# [PROBLEM]
Return nothing but the lines from the one with "purple cap: [326,270,399,322]" through the one with "orange cake: [236,228,354,340]" in the data below, word for word and without pictures.

(Recorded data)
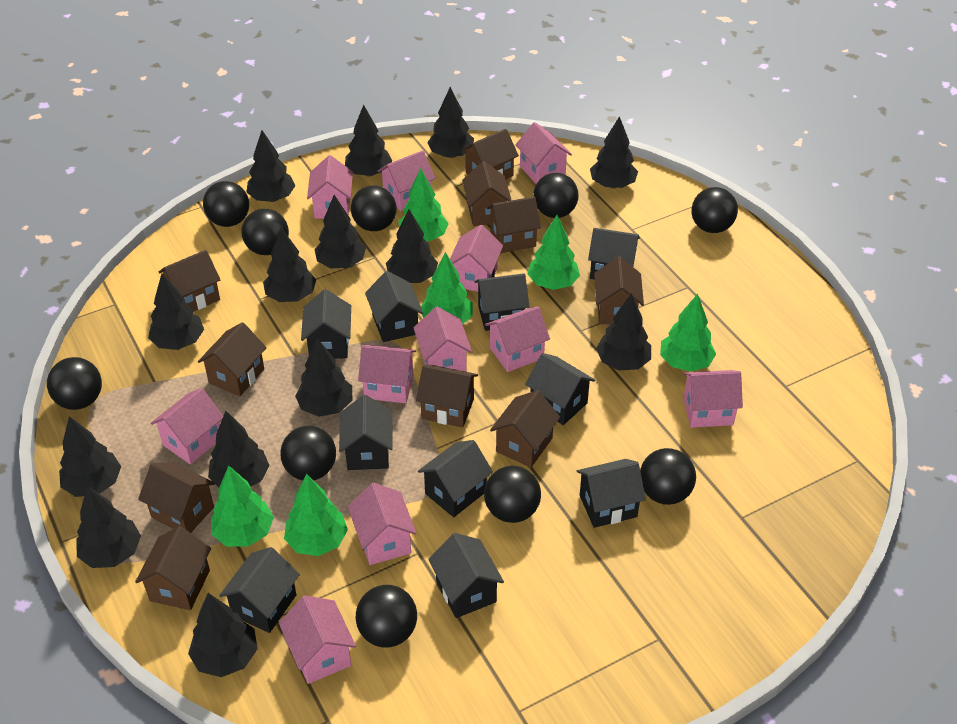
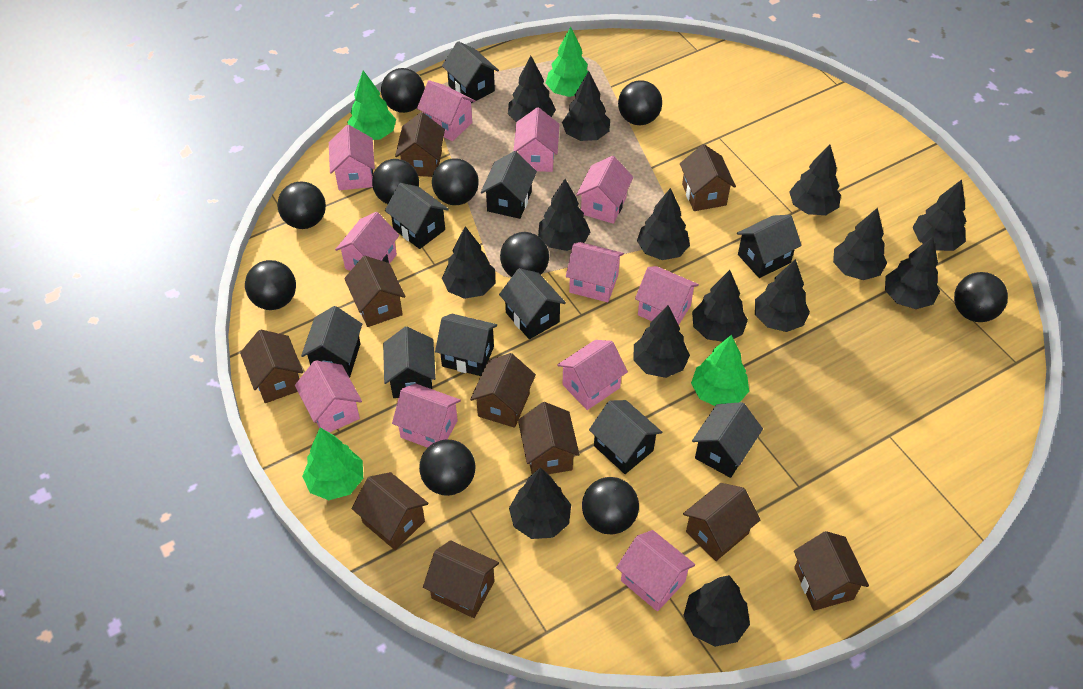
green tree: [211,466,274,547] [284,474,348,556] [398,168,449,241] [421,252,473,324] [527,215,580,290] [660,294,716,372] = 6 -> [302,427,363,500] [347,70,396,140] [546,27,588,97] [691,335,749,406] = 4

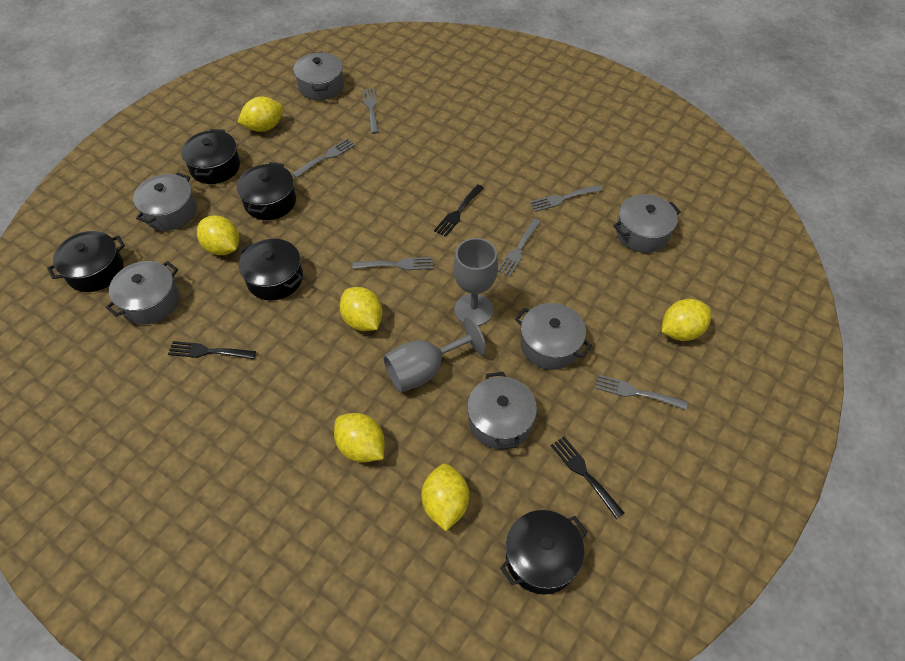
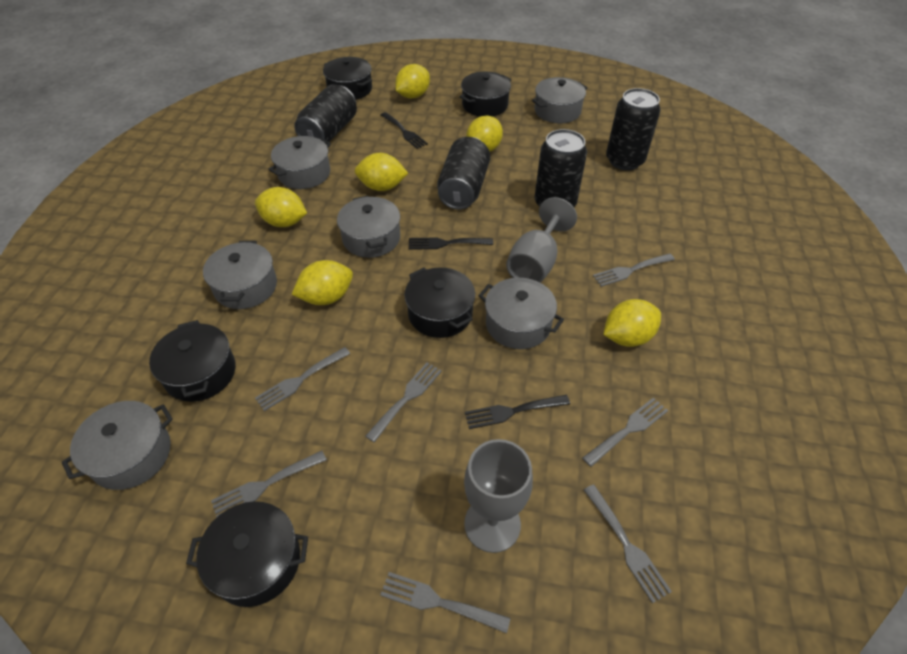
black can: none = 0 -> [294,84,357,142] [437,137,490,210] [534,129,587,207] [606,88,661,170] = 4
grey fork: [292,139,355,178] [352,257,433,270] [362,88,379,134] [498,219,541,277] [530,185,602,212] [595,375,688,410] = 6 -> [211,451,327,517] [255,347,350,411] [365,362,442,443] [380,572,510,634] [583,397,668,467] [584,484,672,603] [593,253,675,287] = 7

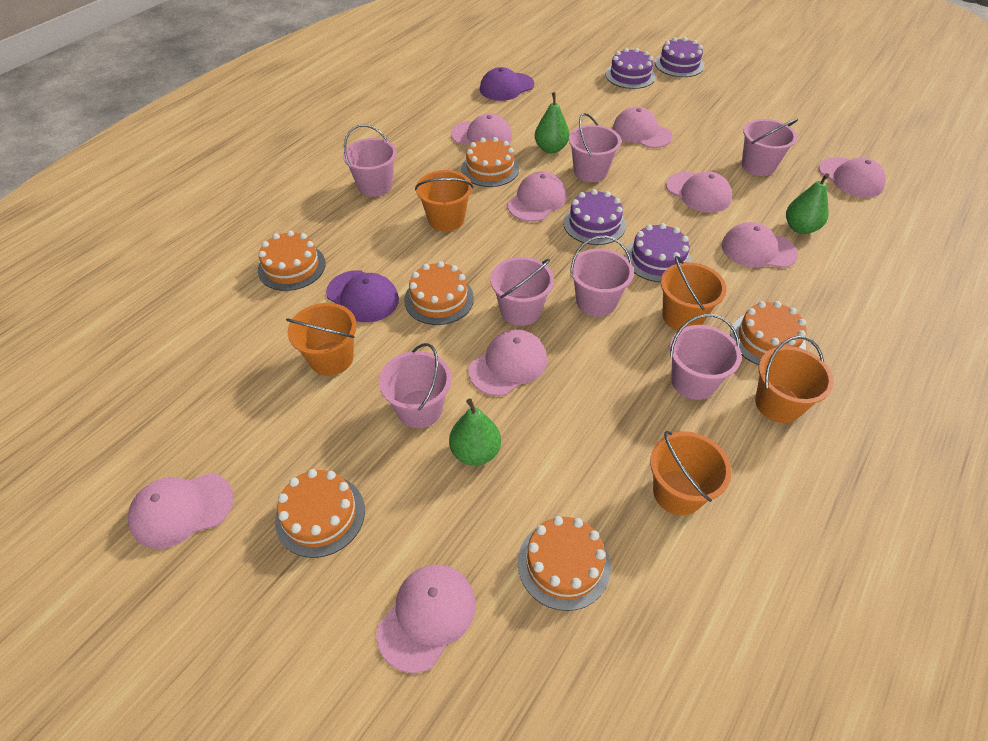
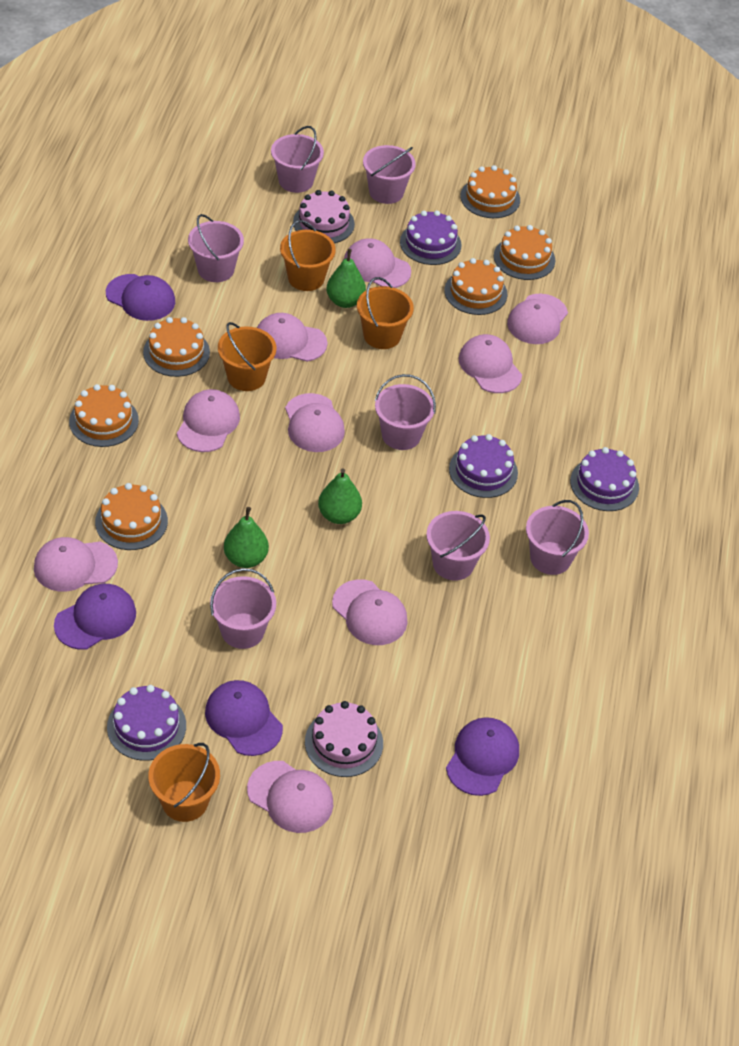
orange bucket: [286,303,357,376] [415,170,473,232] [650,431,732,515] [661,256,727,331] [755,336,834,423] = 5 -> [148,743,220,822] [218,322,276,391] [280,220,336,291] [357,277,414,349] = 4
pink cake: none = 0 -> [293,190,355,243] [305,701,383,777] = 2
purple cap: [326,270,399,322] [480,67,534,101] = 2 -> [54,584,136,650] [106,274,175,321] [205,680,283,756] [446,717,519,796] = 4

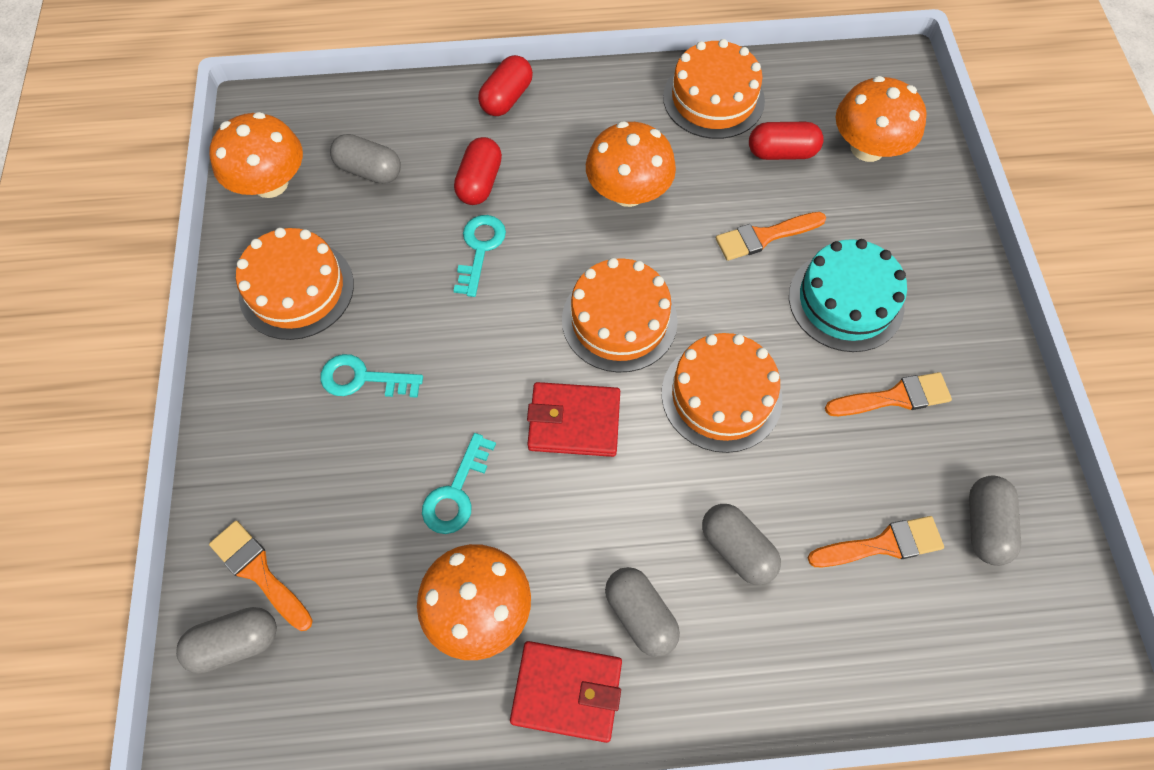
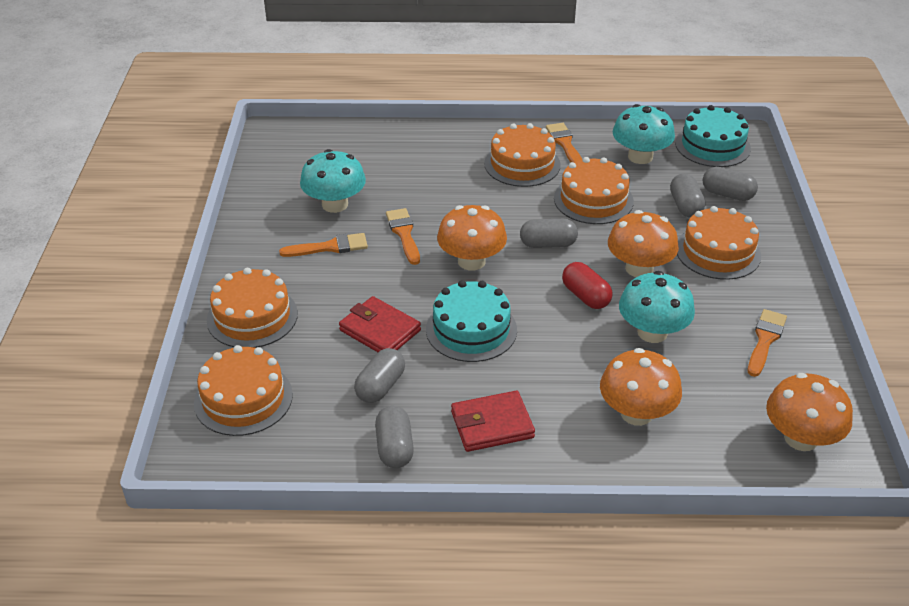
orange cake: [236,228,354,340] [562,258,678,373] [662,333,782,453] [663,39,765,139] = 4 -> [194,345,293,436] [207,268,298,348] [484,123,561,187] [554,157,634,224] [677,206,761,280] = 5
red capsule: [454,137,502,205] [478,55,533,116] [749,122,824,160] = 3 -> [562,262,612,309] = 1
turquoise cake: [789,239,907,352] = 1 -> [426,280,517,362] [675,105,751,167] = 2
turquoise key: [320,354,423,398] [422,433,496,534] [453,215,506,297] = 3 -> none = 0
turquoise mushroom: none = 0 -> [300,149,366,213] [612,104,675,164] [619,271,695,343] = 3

# [ANSWER TO THIS PROBLEM]
purple cap: [326,270,399,322] [480,67,534,101] = 2 -> [54,584,136,650] [106,274,175,321] [205,680,283,756] [446,717,519,796] = 4

orange cake: [236,228,354,340] [562,258,678,373] [662,333,782,453] [663,39,765,139] = 4 -> [194,345,293,436] [207,268,298,348] [484,123,561,187] [554,157,634,224] [677,206,761,280] = 5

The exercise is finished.